◆ Problem requirements
Repeat nothing but the line containing "(273, 176) = (329, 155): none -> white cube" and the lines that follow it, up to and including the last line of the data below.

[[ Information provided open ]]

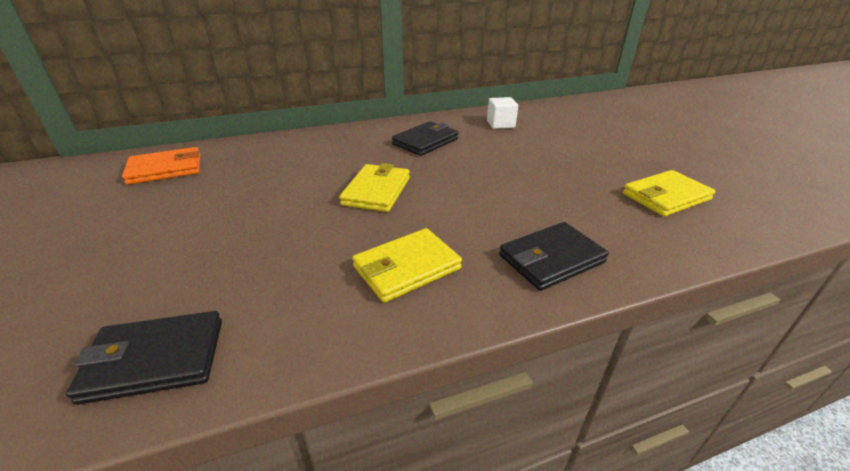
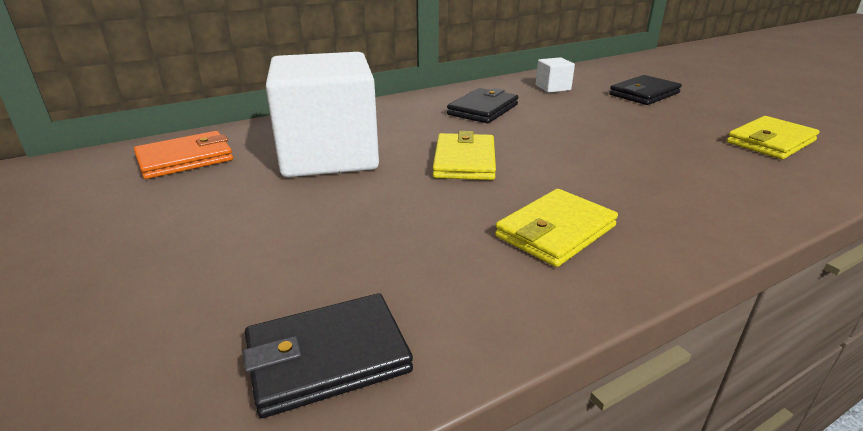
camera: 10 degrees left, 5 degrees down
(273, 176) = (329, 155): none -> white cube
(551, 259) = (701, 208): black wallet -> black wallet (644, 94)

[[ Information provided closed ]]

◆ Answer to this problem
(273, 176) = (329, 155): none -> white cube
(551, 259) = (701, 208): black wallet -> black wallet (644, 94)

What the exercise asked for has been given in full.